Directions for this task:
Scan the listing for "green" and copy out each line that has it.

Data supplied:
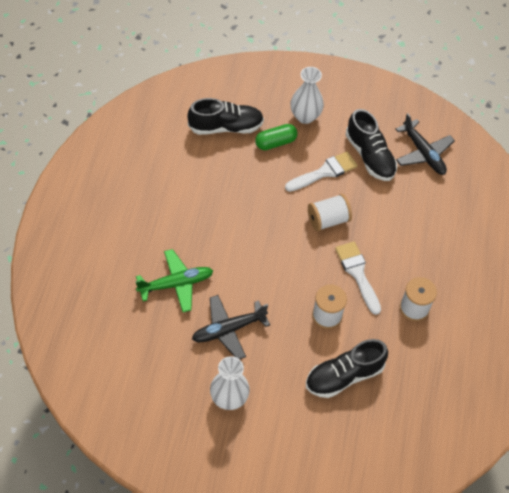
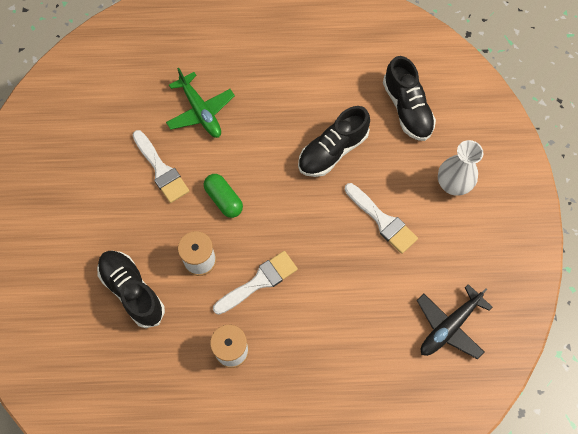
camera: 80 degrees right, 10 degrees up
(228, 329) = (161, 170): black plane -> white brush
(229, 398) = (87, 188): white vase -> none
(275, 142) = (404, 162): green capsule -> green capsule (224, 199)
(328, 220) = (319, 237): white spool -> none
(369, 156) = (422, 265): black shoe -> black shoe (332, 151)

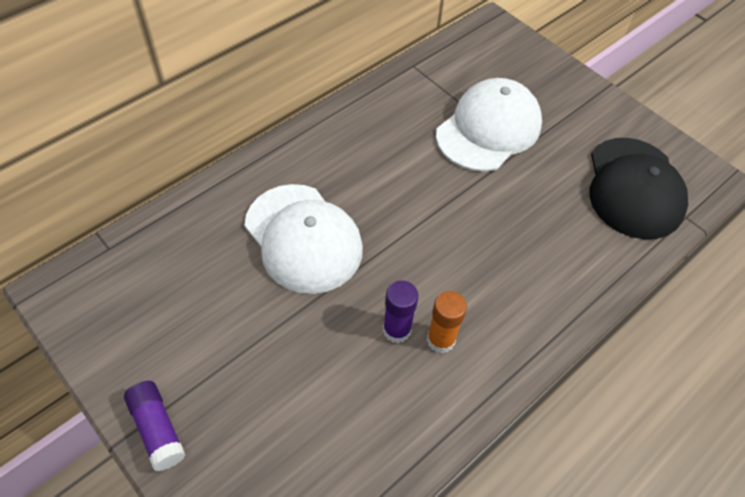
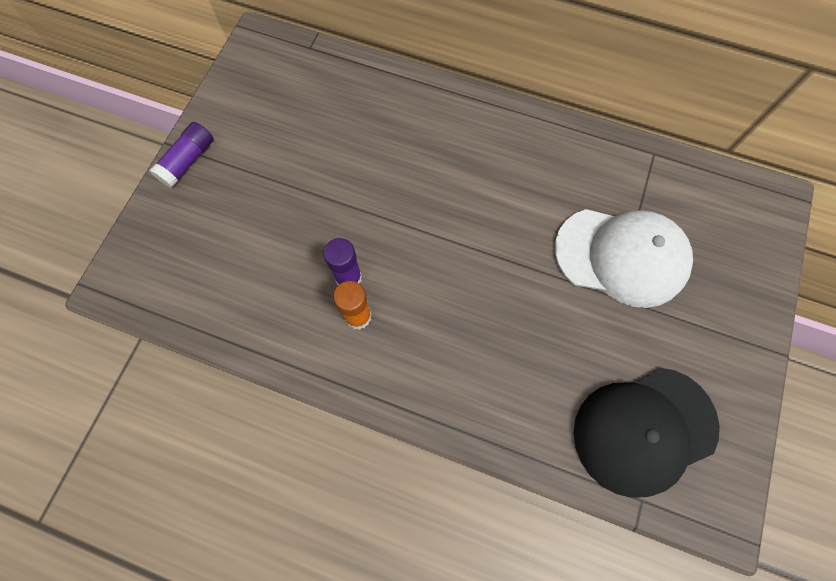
camera: 65 degrees right, 15 degrees up
(303, 238) = (395, 166): white cap -> none

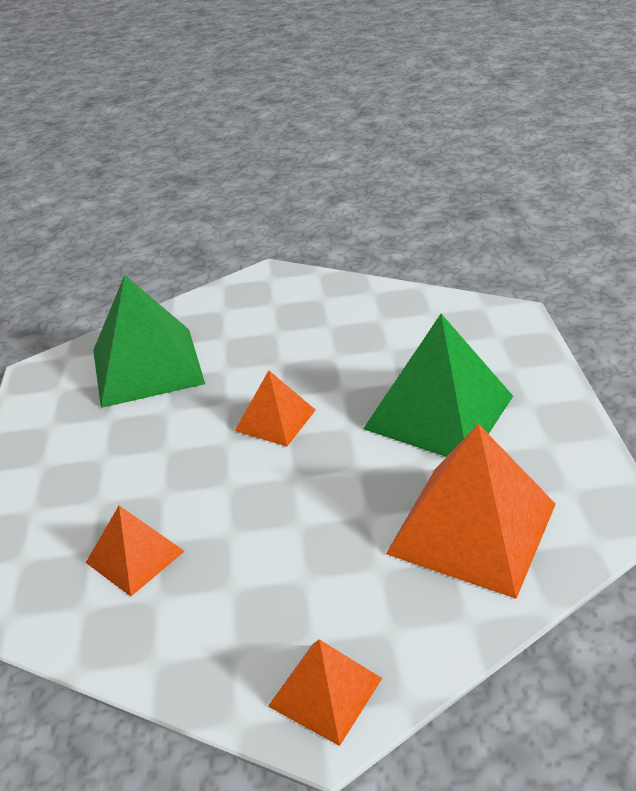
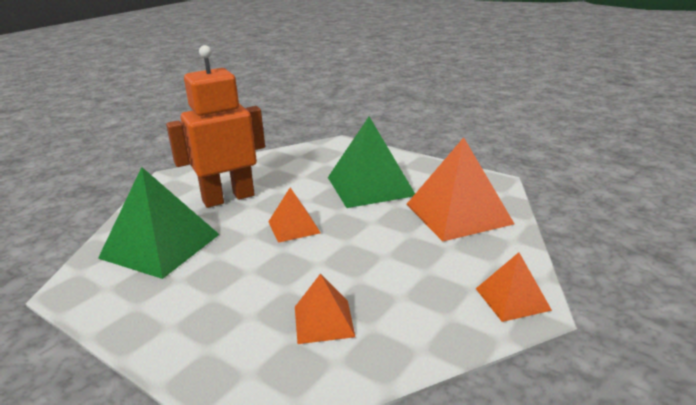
camera: 50 degrees left, 10 degrees down
(276, 338) = (228, 198): none -> orange robot

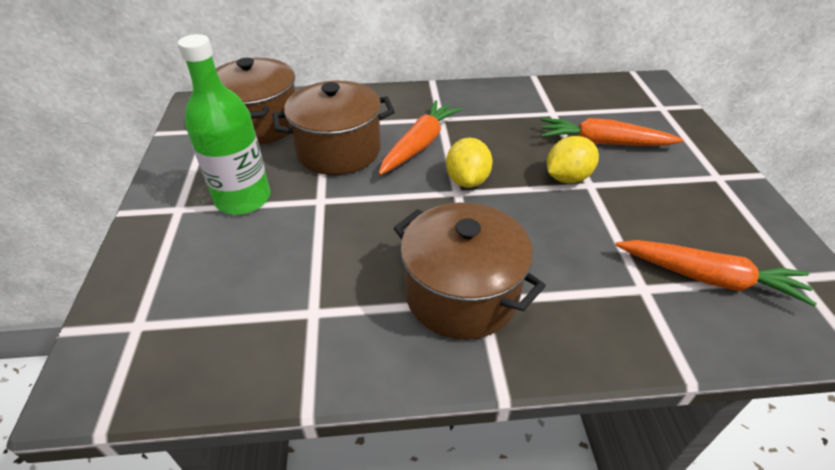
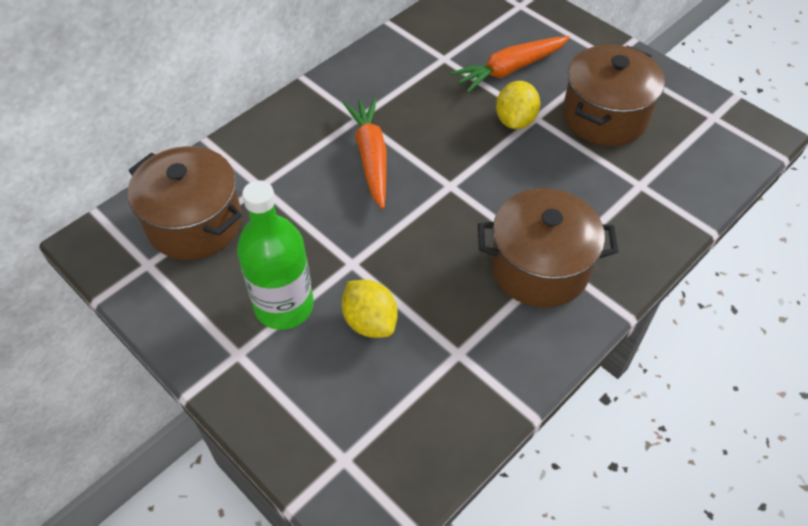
camera: 40 degrees left, 10 degrees up
(338, 150) = (308, 206): brown pot -> brown pot (604, 116)
(467, 180) = (446, 169): yellow lemon -> yellow lemon (370, 321)
(709, 278) = (669, 151): orange carrot -> none

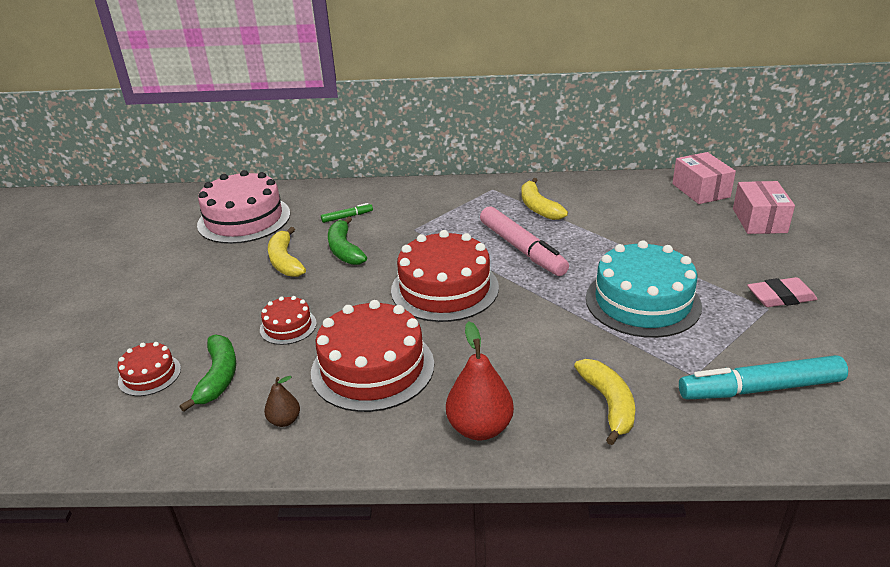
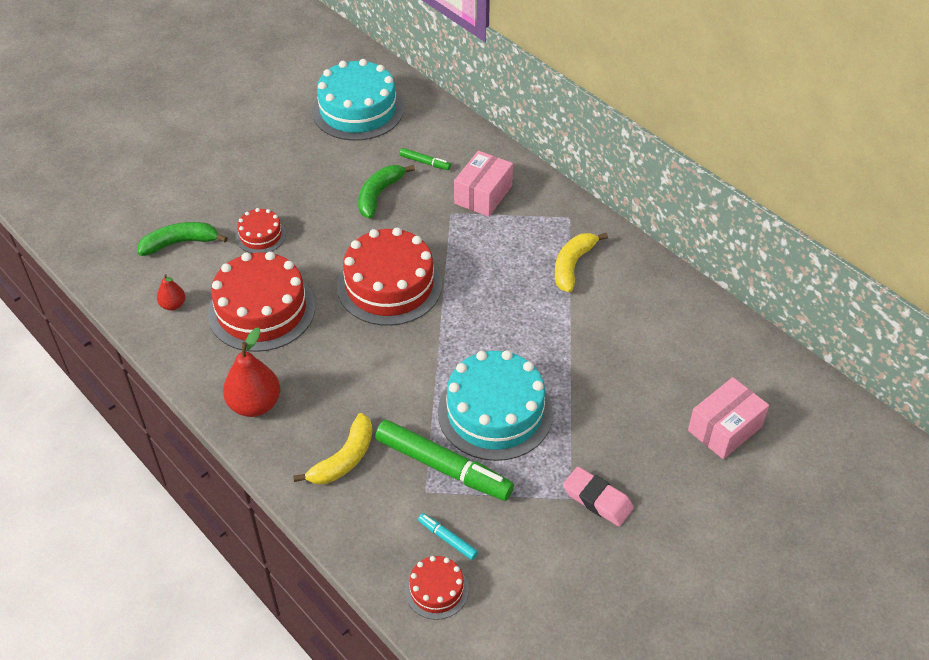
camera: 45 degrees right, 15 degrees up
(149, 375) = (152, 210): red cake -> red cake (436, 590)
(218, 377) = (180, 243): green banana -> green banana turned 150 degrees counterclockwise
(244, 219) = (358, 110): pink cake -> turquoise cake
(284, 420) = (173, 305): brown pear -> red pear
(285, 261) = (330, 175): yellow banana -> none
(522, 249) = (493, 295): pink marker -> none
(675, 353) = (443, 467): none -> green marker
(700, 190) = (737, 359): pink box -> pink box (483, 195)
(760, 389) = (447, 539): turquoise marker -> turquoise marker, size x0.45

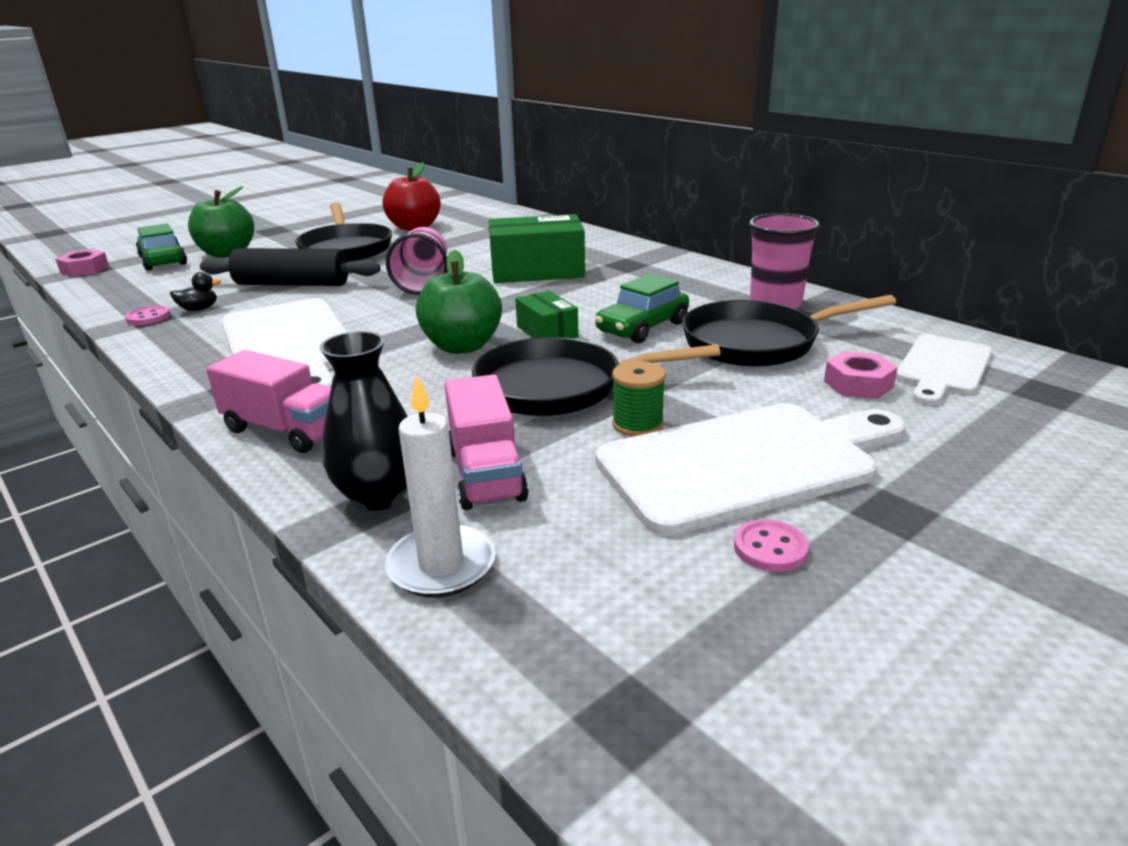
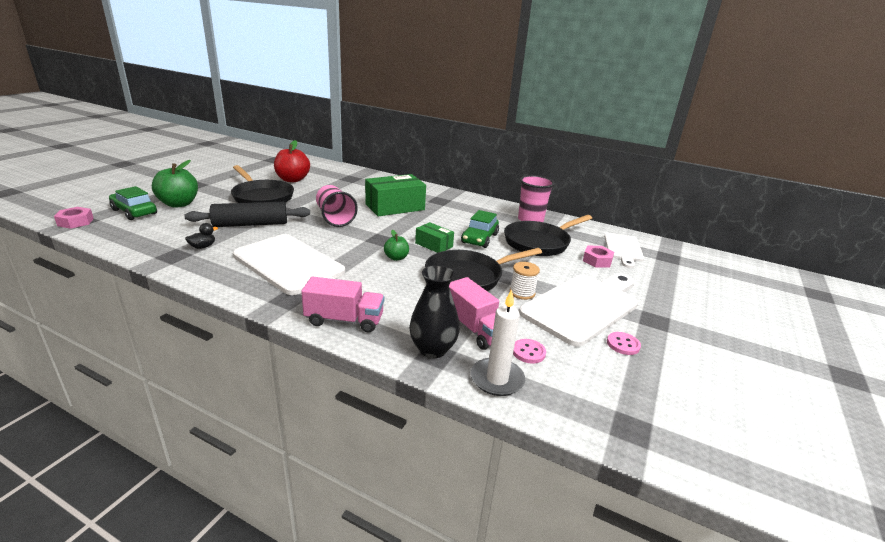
camera: 25 degrees left, 0 degrees up
(148, 317) = (171, 255): pink button -> pink button (528, 352)
(462, 346) = (396, 258): green apple -> green apple, size x0.54
(637, 424) = (522, 293): green spool -> white spool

Answer space:
(275, 142) = (404, 162): green capsule -> green capsule (224, 199)
(218, 377) = (180, 243): green banana -> green banana turned 150 degrees counterclockwise
(675, 353) = (443, 467): none -> green marker
(462, 346) = (396, 258): green apple -> green apple, size x0.54
(637, 424) = (522, 293): green spool -> white spool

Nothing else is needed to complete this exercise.